EXERCISE DESCRIPTION: How does the data below read from its first line through the line containing "cyan 1x2 brick [438,555,562,645]"? Print those lines exactly.

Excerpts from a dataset
-=-=-=-=-

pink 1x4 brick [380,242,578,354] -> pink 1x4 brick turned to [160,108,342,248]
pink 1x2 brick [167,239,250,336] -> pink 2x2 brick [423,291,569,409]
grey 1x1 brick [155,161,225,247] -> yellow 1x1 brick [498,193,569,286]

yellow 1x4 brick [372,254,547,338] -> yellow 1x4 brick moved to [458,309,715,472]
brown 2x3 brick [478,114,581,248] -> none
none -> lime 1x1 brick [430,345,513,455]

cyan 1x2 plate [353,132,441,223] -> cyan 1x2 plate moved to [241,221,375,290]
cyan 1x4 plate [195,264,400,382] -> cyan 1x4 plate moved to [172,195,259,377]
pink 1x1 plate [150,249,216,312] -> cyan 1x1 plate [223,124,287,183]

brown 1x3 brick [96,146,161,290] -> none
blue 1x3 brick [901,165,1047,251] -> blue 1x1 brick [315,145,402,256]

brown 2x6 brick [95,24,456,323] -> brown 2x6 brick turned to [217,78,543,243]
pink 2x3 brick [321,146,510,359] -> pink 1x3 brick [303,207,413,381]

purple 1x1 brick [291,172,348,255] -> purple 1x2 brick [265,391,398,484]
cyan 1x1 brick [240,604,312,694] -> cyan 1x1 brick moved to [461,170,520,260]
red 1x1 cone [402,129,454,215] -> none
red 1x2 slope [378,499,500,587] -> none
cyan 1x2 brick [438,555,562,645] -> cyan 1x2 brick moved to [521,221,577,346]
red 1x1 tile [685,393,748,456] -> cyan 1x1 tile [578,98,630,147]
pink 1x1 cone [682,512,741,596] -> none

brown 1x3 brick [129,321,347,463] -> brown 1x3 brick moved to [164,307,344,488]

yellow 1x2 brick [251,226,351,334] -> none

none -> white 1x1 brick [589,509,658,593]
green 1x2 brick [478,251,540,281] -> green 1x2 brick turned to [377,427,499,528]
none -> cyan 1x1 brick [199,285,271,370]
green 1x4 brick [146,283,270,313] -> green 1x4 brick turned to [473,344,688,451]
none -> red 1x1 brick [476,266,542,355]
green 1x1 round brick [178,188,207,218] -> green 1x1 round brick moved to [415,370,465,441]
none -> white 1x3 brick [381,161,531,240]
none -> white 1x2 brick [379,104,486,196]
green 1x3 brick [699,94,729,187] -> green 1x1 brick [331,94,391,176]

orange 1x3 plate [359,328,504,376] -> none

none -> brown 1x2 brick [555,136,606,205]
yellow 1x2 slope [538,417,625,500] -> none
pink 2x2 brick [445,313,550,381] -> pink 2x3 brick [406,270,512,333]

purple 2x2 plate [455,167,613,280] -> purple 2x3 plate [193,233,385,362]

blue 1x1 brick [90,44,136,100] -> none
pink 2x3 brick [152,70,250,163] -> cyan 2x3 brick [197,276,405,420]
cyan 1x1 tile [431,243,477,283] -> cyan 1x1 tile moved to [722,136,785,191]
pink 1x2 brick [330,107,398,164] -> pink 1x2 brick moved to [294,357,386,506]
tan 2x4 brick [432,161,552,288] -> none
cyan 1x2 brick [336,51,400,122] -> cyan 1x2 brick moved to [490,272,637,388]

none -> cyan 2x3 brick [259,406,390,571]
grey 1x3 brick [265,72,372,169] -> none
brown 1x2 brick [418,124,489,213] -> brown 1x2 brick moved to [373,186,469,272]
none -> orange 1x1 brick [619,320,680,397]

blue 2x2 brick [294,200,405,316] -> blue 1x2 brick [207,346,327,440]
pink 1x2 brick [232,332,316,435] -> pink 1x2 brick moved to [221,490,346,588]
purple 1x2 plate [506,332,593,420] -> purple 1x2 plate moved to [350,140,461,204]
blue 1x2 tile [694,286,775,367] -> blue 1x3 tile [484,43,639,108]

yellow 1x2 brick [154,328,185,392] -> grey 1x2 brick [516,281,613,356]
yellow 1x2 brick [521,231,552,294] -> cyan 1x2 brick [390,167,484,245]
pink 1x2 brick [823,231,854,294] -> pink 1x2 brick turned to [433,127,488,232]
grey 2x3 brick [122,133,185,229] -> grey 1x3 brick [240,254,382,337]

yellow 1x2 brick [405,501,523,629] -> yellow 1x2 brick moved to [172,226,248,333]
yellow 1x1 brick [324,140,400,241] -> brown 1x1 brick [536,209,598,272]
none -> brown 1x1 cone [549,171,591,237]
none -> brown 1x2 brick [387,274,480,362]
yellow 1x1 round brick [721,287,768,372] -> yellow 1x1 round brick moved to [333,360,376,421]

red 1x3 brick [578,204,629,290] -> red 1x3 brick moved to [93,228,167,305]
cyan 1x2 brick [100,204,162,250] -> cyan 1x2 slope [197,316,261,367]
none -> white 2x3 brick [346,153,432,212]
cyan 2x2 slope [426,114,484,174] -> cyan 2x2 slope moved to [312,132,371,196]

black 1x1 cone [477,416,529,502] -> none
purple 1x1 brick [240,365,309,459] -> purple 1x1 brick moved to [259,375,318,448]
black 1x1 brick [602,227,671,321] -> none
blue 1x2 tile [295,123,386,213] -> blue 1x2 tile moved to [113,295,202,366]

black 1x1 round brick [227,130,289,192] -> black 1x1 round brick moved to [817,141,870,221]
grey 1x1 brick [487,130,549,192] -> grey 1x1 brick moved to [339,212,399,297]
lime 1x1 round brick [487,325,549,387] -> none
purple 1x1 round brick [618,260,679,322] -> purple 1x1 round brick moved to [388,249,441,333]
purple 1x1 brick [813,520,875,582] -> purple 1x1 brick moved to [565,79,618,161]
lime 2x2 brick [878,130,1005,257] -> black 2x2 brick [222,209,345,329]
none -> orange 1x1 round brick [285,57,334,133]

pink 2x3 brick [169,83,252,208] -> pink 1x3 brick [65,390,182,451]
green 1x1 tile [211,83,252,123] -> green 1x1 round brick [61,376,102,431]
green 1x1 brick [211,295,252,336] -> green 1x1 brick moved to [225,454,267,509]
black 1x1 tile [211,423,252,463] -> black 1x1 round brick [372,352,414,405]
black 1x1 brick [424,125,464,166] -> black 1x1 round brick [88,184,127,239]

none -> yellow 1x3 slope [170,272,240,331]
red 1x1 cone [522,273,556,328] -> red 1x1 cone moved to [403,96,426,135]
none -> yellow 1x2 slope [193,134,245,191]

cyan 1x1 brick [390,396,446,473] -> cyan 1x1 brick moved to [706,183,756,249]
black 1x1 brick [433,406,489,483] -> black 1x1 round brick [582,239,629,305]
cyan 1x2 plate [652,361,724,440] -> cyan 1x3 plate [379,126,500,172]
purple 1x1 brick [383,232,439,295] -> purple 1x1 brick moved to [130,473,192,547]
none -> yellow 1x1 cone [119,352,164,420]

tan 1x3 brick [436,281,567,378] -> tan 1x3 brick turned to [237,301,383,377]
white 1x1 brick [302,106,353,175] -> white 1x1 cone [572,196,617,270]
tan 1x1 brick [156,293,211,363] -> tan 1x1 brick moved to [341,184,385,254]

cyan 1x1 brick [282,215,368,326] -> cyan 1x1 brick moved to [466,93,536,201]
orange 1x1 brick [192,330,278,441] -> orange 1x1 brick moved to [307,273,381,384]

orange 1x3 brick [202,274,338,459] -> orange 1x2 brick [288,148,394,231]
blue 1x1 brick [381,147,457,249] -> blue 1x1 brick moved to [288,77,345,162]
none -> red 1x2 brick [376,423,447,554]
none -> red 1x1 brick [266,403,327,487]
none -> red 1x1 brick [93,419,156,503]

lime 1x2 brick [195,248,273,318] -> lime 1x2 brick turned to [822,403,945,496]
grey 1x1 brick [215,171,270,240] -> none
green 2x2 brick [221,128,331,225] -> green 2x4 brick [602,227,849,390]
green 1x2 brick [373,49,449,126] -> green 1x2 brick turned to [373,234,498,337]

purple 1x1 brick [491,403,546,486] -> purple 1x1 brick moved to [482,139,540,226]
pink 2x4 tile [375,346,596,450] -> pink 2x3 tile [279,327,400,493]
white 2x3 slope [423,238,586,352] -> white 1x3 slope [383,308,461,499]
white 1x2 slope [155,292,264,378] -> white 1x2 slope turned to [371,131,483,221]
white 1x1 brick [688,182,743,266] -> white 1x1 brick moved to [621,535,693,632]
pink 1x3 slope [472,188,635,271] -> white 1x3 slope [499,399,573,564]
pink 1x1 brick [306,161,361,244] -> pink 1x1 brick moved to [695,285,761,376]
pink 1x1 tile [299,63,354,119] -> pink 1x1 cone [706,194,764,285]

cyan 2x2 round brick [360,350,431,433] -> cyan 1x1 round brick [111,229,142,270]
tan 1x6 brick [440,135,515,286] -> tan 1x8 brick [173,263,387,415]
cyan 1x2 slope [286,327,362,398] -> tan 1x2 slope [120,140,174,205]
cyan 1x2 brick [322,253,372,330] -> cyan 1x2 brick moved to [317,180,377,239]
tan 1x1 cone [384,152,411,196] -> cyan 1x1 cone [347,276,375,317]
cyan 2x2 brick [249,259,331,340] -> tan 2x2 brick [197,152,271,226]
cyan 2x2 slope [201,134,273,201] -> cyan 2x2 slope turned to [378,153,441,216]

-=-=-=-=-

ANSWER BELOW:
pink 1x4 brick [380,242,578,354] -> pink 1x4 brick turned to [160,108,342,248]
pink 1x2 brick [167,239,250,336] -> pink 2x2 brick [423,291,569,409]
grey 1x1 brick [155,161,225,247] -> yellow 1x1 brick [498,193,569,286]

yellow 1x4 brick [372,254,547,338] -> yellow 1x4 brick moved to [458,309,715,472]
brown 2x3 brick [478,114,581,248] -> none
none -> lime 1x1 brick [430,345,513,455]

cyan 1x2 plate [353,132,441,223] -> cyan 1x2 plate moved to [241,221,375,290]
cyan 1x4 plate [195,264,400,382] -> cyan 1x4 plate moved to [172,195,259,377]
pink 1x1 plate [150,249,216,312] -> cyan 1x1 plate [223,124,287,183]

brown 1x3 brick [96,146,161,290] -> none
blue 1x3 brick [901,165,1047,251] -> blue 1x1 brick [315,145,402,256]

brown 2x6 brick [95,24,456,323] -> brown 2x6 brick turned to [217,78,543,243]
pink 2x3 brick [321,146,510,359] -> pink 1x3 brick [303,207,413,381]

purple 1x1 brick [291,172,348,255] -> purple 1x2 brick [265,391,398,484]
cyan 1x1 brick [240,604,312,694] -> cyan 1x1 brick moved to [461,170,520,260]
red 1x1 cone [402,129,454,215] -> none
red 1x2 slope [378,499,500,587] -> none
cyan 1x2 brick [438,555,562,645] -> cyan 1x2 brick moved to [521,221,577,346]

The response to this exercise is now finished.